=== Records shown ===

################

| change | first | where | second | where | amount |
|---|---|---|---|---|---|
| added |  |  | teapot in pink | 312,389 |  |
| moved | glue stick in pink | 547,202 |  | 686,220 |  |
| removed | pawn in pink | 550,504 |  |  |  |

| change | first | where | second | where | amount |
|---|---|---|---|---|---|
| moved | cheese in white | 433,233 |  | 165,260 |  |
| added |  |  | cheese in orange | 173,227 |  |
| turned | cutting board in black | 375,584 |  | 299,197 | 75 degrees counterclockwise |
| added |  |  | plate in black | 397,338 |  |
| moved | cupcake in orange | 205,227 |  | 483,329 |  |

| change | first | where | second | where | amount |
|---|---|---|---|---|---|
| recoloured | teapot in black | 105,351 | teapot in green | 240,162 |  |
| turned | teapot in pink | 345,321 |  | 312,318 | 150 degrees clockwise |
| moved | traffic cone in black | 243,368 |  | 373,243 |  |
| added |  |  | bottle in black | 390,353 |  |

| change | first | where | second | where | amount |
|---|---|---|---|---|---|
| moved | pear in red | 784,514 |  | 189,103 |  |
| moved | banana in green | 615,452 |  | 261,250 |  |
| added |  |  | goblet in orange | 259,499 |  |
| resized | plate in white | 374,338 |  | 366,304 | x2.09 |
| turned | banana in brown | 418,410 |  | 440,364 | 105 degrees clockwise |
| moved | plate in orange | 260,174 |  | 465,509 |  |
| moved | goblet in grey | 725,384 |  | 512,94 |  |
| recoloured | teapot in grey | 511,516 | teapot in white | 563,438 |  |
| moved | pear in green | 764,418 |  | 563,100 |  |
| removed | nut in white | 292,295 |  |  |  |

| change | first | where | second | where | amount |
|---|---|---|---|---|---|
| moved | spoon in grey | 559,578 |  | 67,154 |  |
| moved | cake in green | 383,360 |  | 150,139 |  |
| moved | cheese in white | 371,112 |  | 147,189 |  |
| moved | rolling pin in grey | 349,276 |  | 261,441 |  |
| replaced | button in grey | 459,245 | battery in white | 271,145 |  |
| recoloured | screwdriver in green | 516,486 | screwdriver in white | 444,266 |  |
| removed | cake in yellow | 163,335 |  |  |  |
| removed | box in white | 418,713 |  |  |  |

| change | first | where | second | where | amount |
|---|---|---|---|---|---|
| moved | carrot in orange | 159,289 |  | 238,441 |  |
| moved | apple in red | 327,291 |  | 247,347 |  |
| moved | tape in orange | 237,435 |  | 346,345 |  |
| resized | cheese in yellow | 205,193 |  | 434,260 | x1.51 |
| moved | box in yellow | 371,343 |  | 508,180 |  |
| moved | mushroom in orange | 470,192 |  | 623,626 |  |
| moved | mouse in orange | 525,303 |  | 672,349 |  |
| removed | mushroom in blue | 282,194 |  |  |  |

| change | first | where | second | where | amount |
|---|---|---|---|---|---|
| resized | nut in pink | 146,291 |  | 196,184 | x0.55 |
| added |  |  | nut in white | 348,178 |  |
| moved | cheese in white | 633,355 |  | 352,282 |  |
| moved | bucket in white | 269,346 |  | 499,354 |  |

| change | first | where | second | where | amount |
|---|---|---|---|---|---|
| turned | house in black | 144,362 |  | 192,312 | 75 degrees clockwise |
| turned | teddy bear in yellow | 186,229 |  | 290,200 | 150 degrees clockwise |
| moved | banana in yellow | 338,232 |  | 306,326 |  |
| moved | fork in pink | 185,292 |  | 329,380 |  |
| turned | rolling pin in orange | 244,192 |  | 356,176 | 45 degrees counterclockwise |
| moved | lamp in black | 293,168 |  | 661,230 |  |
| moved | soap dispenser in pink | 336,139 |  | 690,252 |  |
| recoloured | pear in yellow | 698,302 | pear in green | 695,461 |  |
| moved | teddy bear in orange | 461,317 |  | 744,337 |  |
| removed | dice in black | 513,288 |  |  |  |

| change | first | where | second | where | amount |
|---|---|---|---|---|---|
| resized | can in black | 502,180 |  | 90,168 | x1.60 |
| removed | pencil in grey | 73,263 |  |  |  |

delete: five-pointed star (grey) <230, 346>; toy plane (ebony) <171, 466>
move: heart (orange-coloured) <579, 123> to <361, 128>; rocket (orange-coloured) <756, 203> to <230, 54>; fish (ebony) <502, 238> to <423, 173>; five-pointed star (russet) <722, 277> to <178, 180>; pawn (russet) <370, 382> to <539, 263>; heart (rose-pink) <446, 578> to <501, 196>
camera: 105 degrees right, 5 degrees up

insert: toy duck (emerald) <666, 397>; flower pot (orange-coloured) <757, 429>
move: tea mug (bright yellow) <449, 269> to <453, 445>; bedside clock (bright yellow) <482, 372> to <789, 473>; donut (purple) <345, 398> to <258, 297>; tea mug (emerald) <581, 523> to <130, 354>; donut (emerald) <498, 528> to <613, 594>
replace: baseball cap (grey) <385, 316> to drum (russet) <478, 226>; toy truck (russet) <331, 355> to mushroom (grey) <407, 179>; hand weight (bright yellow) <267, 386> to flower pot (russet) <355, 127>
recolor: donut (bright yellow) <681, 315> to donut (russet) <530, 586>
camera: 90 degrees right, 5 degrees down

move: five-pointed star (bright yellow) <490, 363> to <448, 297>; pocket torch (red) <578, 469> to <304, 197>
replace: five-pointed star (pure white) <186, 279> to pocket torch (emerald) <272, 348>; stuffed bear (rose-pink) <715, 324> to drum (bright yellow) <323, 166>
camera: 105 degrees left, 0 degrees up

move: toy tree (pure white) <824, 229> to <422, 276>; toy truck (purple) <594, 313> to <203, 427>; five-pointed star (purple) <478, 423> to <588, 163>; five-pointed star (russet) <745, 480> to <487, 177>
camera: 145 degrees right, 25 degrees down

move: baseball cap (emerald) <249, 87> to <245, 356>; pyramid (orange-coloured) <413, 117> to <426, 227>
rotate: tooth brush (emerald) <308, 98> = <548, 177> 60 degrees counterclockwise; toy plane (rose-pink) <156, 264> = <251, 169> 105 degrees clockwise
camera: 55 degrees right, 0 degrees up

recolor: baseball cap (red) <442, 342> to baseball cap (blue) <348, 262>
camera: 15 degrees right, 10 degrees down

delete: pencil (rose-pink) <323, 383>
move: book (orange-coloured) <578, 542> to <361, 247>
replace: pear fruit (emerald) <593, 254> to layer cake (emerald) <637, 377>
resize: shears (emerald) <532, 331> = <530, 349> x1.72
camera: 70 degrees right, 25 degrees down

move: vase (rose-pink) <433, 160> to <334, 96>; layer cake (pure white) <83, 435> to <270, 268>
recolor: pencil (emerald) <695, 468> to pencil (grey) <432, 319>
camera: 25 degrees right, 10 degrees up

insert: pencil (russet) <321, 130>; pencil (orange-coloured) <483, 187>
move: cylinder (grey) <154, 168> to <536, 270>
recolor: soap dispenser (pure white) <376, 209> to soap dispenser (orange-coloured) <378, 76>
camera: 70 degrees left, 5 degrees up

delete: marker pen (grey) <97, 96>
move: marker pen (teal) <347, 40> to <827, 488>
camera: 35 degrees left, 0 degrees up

################

=== Exercise ===
With no alteration of any kind, give the data again in full.

=== Task response ===
| change | first | where | second | where | amount |
|---|---|---|---|---|---|
| added |  |  | teapot in pink | 312,389 |  |
| moved | glue stick in pink | 547,202 |  | 686,220 |  |
| removed | pawn in pink | 550,504 |  |  |  |

| change | first | where | second | where | amount |
|---|---|---|---|---|---|
| moved | cheese in white | 433,233 |  | 165,260 |  |
| added |  |  | cheese in orange | 173,227 |  |
| turned | cutting board in black | 375,584 |  | 299,197 | 75 degrees counterclockwise |
| added |  |  | plate in black | 397,338 |  |
| moved | cupcake in orange | 205,227 |  | 483,329 |  |

| change | first | where | second | where | amount |
|---|---|---|---|---|---|
| recoloured | teapot in black | 105,351 | teapot in green | 240,162 |  |
| turned | teapot in pink | 345,321 |  | 312,318 | 150 degrees clockwise |
| moved | traffic cone in black | 243,368 |  | 373,243 |  |
| added |  |  | bottle in black | 390,353 |  |

| change | first | where | second | where | amount |
|---|---|---|---|---|---|
| moved | pear in red | 784,514 |  | 189,103 |  |
| moved | banana in green | 615,452 |  | 261,250 |  |
| added |  |  | goblet in orange | 259,499 |  |
| resized | plate in white | 374,338 |  | 366,304 | x2.09 |
| turned | banana in brown | 418,410 |  | 440,364 | 105 degrees clockwise |
| moved | plate in orange | 260,174 |  | 465,509 |  |
| moved | goblet in grey | 725,384 |  | 512,94 |  |
| recoloured | teapot in grey | 511,516 | teapot in white | 563,438 |  |
| moved | pear in green | 764,418 |  | 563,100 |  |
| removed | nut in white | 292,295 |  |  |  |

| change | first | where | second | where | amount |
|---|---|---|---|---|---|
| moved | spoon in grey | 559,578 |  | 67,154 |  |
| moved | cake in green | 383,360 |  | 150,139 |  |
| moved | cheese in white | 371,112 |  | 147,189 |  |
| moved | rolling pin in grey | 349,276 |  | 261,441 |  |
| replaced | button in grey | 459,245 | battery in white | 271,145 |  |
| recoloured | screwdriver in green | 516,486 | screwdriver in white | 444,266 |  |
| removed | cake in yellow | 163,335 |  |  |  |
| removed | box in white | 418,713 |  |  |  |

| change | first | where | second | where | amount |
|---|---|---|---|---|---|
| moved | carrot in orange | 159,289 |  | 238,441 |  |
| moved | apple in red | 327,291 |  | 247,347 |  |
| moved | tape in orange | 237,435 |  | 346,345 |  |
| resized | cheese in yellow | 205,193 |  | 434,260 | x1.51 |
| moved | box in yellow | 371,343 |  | 508,180 |  |
| moved | mushroom in orange | 470,192 |  | 623,626 |  |
| moved | mouse in orange | 525,303 |  | 672,349 |  |
| removed | mushroom in blue | 282,194 |  |  |  |

| change | first | where | second | where | amount |
|---|---|---|---|---|---|
| resized | nut in pink | 146,291 |  | 196,184 | x0.55 |
| added |  |  | nut in white | 348,178 |  |
| moved | cheese in white | 633,355 |  | 352,282 |  |
| moved | bucket in white | 269,346 |  | 499,354 |  |

| change | first | where | second | where | amount |
|---|---|---|---|---|---|
| turned | house in black | 144,362 |  | 192,312 | 75 degrees clockwise |
| turned | teddy bear in yellow | 186,229 |  | 290,200 | 150 degrees clockwise |
| moved | banana in yellow | 338,232 |  | 306,326 |  |
| moved | fork in pink | 185,292 |  | 329,380 |  |
| turned | rolling pin in orange | 244,192 |  | 356,176 | 45 degrees counterclockwise |
| moved | lamp in black | 293,168 |  | 661,230 |  |
| moved | soap dispenser in pink | 336,139 |  | 690,252 |  |
| recoloured | pear in yellow | 698,302 | pear in green | 695,461 |  |
| moved | teddy bear in orange | 461,317 |  | 744,337 |  |
| removed | dice in black | 513,288 |  |  |  |

| change | first | where | second | where | amount |
|---|---|---|---|---|---|
| resized | can in black | 502,180 |  | 90,168 | x1.60 |
| removed | pencil in grey | 73,263 |  |  |  |

delete: five-pointed star (grey) <230, 346>; toy plane (ebony) <171, 466>
move: heart (orange-coloured) <579, 123> to <361, 128>; rocket (orange-coloured) <756, 203> to <230, 54>; fish (ebony) <502, 238> to <423, 173>; five-pointed star (russet) <722, 277> to <178, 180>; pawn (russet) <370, 382> to <539, 263>; heart (rose-pink) <446, 578> to <501, 196>
camera: 105 degrees right, 5 degrees up

insert: toy duck (emerald) <666, 397>; flower pot (orange-coloured) <757, 429>
move: tea mug (bright yellow) <449, 269> to <453, 445>; bedside clock (bright yellow) <482, 372> to <789, 473>; donut (purple) <345, 398> to <258, 297>; tea mug (emerald) <581, 523> to <130, 354>; donut (emerald) <498, 528> to <613, 594>
replace: baseball cap (grey) <385, 316> to drum (russet) <478, 226>; toy truck (russet) <331, 355> to mushroom (grey) <407, 179>; hand weight (bright yellow) <267, 386> to flower pot (russet) <355, 127>
recolor: donut (bright yellow) <681, 315> to donut (russet) <530, 586>
camera: 90 degrees right, 5 degrees down

move: five-pointed star (bright yellow) <490, 363> to <448, 297>; pocket torch (red) <578, 469> to <304, 197>
replace: five-pointed star (pure white) <186, 279> to pocket torch (emerald) <272, 348>; stuffed bear (rose-pink) <715, 324> to drum (bright yellow) <323, 166>
camera: 105 degrees left, 0 degrees up

move: toy tree (pure white) <824, 229> to <422, 276>; toy truck (purple) <594, 313> to <203, 427>; five-pointed star (purple) <478, 423> to <588, 163>; five-pointed star (russet) <745, 480> to <487, 177>
camera: 145 degrees right, 25 degrees down

move: baseball cap (emerald) <249, 87> to <245, 356>; pyramid (orange-coloured) <413, 117> to <426, 227>
rotate: tooth brush (emerald) <308, 98> = <548, 177> 60 degrees counterclockwise; toy plane (rose-pink) <156, 264> = <251, 169> 105 degrees clockwise
camera: 55 degrees right, 0 degrees up

recolor: baseball cap (red) <442, 342> to baseball cap (blue) <348, 262>
camera: 15 degrees right, 10 degrees down

delete: pencil (rose-pink) <323, 383>
move: book (orange-coloured) <578, 542> to <361, 247>
replace: pear fruit (emerald) <593, 254> to layer cake (emerald) <637, 377>
resize: shears (emerald) <532, 331> = <530, 349> x1.72
camera: 70 degrees right, 25 degrees down

move: vase (rose-pink) <433, 160> to <334, 96>; layer cake (pure white) <83, 435> to <270, 268>
recolor: pencil (emerald) <695, 468> to pencil (grey) <432, 319>
camera: 25 degrees right, 10 degrees up

insert: pencil (russet) <321, 130>; pencil (orange-coloured) <483, 187>
move: cylinder (grey) <154, 168> to <536, 270>
recolor: soap dispenser (pure white) <376, 209> to soap dispenser (orange-coloured) <378, 76>
camera: 70 degrees left, 5 degrees up

delete: marker pen (grey) <97, 96>
move: marker pen (teal) <347, 40> to <827, 488>
camera: 35 degrees left, 0 degrees up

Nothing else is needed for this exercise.